Retype the entries below without any change.
──────── Information ────────
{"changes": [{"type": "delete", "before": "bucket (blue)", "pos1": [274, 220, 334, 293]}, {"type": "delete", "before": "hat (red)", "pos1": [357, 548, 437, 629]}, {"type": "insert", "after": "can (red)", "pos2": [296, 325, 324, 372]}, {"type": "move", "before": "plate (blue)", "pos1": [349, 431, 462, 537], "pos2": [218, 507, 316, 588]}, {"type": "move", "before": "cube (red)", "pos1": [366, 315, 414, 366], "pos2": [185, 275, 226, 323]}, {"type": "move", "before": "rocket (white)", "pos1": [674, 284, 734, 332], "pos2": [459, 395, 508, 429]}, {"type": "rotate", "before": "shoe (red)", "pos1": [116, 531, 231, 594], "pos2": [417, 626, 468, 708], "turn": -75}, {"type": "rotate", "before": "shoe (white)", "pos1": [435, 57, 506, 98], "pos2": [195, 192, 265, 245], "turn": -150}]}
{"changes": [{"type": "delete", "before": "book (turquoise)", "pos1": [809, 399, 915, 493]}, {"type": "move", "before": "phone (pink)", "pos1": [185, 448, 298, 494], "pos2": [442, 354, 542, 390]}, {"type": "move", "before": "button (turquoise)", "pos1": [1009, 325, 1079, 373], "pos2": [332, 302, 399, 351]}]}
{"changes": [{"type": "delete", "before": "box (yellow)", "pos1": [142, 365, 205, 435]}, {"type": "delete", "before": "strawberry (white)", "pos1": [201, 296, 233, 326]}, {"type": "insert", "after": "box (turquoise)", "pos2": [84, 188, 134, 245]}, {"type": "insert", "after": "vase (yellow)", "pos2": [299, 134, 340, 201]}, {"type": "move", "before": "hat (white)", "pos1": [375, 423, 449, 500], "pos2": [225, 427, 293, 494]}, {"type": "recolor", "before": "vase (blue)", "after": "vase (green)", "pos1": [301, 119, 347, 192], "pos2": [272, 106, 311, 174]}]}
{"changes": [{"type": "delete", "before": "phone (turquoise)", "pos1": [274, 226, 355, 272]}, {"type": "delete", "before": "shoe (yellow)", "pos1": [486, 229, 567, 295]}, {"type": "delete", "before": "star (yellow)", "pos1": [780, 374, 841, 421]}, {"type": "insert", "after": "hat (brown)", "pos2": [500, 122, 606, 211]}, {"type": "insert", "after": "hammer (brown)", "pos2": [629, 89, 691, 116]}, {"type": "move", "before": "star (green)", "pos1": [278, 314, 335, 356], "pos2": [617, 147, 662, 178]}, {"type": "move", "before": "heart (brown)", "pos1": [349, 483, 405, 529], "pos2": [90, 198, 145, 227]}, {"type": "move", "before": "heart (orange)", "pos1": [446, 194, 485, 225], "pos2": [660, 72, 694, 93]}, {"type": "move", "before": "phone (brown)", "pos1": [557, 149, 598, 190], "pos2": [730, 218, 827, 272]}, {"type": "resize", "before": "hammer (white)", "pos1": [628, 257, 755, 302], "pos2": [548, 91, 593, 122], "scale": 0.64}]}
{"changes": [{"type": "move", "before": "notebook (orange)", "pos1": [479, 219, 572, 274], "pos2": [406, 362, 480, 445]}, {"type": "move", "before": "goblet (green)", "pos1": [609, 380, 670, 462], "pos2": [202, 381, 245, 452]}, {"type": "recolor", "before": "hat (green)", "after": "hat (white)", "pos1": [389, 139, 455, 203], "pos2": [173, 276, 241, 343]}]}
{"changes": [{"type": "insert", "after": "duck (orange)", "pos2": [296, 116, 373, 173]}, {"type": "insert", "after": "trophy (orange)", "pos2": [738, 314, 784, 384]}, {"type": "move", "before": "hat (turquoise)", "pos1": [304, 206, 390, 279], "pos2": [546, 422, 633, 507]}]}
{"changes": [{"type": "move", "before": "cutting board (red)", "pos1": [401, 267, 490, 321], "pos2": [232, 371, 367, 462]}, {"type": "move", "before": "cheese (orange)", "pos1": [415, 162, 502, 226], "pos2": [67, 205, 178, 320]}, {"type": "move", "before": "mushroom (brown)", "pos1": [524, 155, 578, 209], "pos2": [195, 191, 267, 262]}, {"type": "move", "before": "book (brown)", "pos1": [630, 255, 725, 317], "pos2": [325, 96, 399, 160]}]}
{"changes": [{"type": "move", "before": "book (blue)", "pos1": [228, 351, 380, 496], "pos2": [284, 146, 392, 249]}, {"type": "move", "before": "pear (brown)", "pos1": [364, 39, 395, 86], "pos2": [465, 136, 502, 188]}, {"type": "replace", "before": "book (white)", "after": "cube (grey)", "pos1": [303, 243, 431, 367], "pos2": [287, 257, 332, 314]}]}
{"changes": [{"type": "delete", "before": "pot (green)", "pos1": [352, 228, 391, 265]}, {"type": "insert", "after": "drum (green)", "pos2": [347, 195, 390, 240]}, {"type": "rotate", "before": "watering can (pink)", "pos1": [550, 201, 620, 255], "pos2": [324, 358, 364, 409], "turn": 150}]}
────────
# [Response to this task]
{"changes": [{"type": "delete", "before": "bucket (blue)", "pos1": [274, 220, 334, 293]}, {"type": "delete", "before": "hat (red)", "pos1": [357, 548, 437, 629]}, {"type": "insert", "after": "can (red)", "pos2": [296, 325, 324, 372]}, {"type": "move", "before": "plate (blue)", "pos1": [349, 431, 462, 537], "pos2": [218, 507, 316, 588]}, {"type": "move", "before": "cube (red)", "pos1": [366, 315, 414, 366], "pos2": [185, 275, 226, 323]}, {"type": "move", "before": "rocket (white)", "pos1": [674, 284, 734, 332], "pos2": [459, 395, 508, 429]}, {"type": "rotate", "before": "shoe (red)", "pos1": [116, 531, 231, 594], "pos2": [417, 626, 468, 708], "turn": -75}, {"type": "rotate", "before": "shoe (white)", "pos1": [435, 57, 506, 98], "pos2": [195, 192, 265, 245], "turn": -150}]}
{"changes": [{"type": "delete", "before": "book (turquoise)", "pos1": [809, 399, 915, 493]}, {"type": "move", "before": "phone (pink)", "pos1": [185, 448, 298, 494], "pos2": [442, 354, 542, 390]}, {"type": "move", "before": "button (turquoise)", "pos1": [1009, 325, 1079, 373], "pos2": [332, 302, 399, 351]}]}
{"changes": [{"type": "delete", "before": "box (yellow)", "pos1": [142, 365, 205, 435]}, {"type": "delete", "before": "strawberry (white)", "pos1": [201, 296, 233, 326]}, {"type": "insert", "after": "box (turquoise)", "pos2": [84, 188, 134, 245]}, {"type": "insert", "after": "vase (yellow)", "pos2": [299, 134, 340, 201]}, {"type": "move", "before": "hat (white)", "pos1": [375, 423, 449, 500], "pos2": [225, 427, 293, 494]}, {"type": "recolor", "before": "vase (blue)", "after": "vase (green)", "pos1": [301, 119, 347, 192], "pos2": [272, 106, 311, 174]}]}
{"changes": [{"type": "delete", "before": "phone (turquoise)", "pos1": [274, 226, 355, 272]}, {"type": "delete", "before": "shoe (yellow)", "pos1": [486, 229, 567, 295]}, {"type": "delete", "before": "star (yellow)", "pos1": [780, 374, 841, 421]}, {"type": "insert", "after": "hat (brown)", "pos2": [500, 122, 606, 211]}, {"type": "insert", "after": "hammer (brown)", "pos2": [629, 89, 691, 116]}, {"type": "move", "before": "star (green)", "pos1": [278, 314, 335, 356], "pos2": [617, 147, 662, 178]}, {"type": "move", "before": "heart (brown)", "pos1": [349, 483, 405, 529], "pos2": [90, 198, 145, 227]}, {"type": "move", "before": "heart (orange)", "pos1": [446, 194, 485, 225], "pos2": [660, 72, 694, 93]}, {"type": "move", "before": "phone (brown)", "pos1": [557, 149, 598, 190], "pos2": [730, 218, 827, 272]}, {"type": "resize", "before": "hammer (white)", "pos1": [628, 257, 755, 302], "pos2": [548, 91, 593, 122], "scale": 0.64}]}
{"changes": [{"type": "move", "before": "notebook (orange)", "pos1": [479, 219, 572, 274], "pos2": [406, 362, 480, 445]}, {"type": "move", "before": "goblet (green)", "pos1": [609, 380, 670, 462], "pos2": [202, 381, 245, 452]}, {"type": "recolor", "before": "hat (green)", "after": "hat (white)", "pos1": [389, 139, 455, 203], "pos2": [173, 276, 241, 343]}]}
{"changes": [{"type": "insert", "after": "duck (orange)", "pos2": [296, 116, 373, 173]}, {"type": "insert", "after": "trophy (orange)", "pos2": [738, 314, 784, 384]}, {"type": "move", "before": "hat (turquoise)", "pos1": [304, 206, 390, 279], "pos2": [546, 422, 633, 507]}]}
{"changes": [{"type": "move", "before": "cutting board (red)", "pos1": [401, 267, 490, 321], "pos2": [232, 371, 367, 462]}, {"type": "move", "before": "cheese (orange)", "pos1": [415, 162, 502, 226], "pos2": [67, 205, 178, 320]}, {"type": "move", "before": "mushroom (brown)", "pos1": [524, 155, 578, 209], "pos2": [195, 191, 267, 262]}, {"type": "move", "before": "book (brown)", "pos1": [630, 255, 725, 317], "pos2": [325, 96, 399, 160]}]}
{"changes": [{"type": "move", "before": "book (blue)", "pos1": [228, 351, 380, 496], "pos2": [284, 146, 392, 249]}, {"type": "move", "before": "pear (brown)", "pos1": [364, 39, 395, 86], "pos2": [465, 136, 502, 188]}, {"type": "replace", "before": "book (white)", "after": "cube (grey)", "pos1": [303, 243, 431, 367], "pos2": [287, 257, 332, 314]}]}
{"changes": [{"type": "delete", "before": "pot (green)", "pos1": [352, 228, 391, 265]}, {"type": "insert", "after": "drum (green)", "pos2": [347, 195, 390, 240]}, {"type": "rotate", "before": "watering can (pink)", "pos1": [550, 201, 620, 255], "pos2": [324, 358, 364, 409], "turn": 150}]}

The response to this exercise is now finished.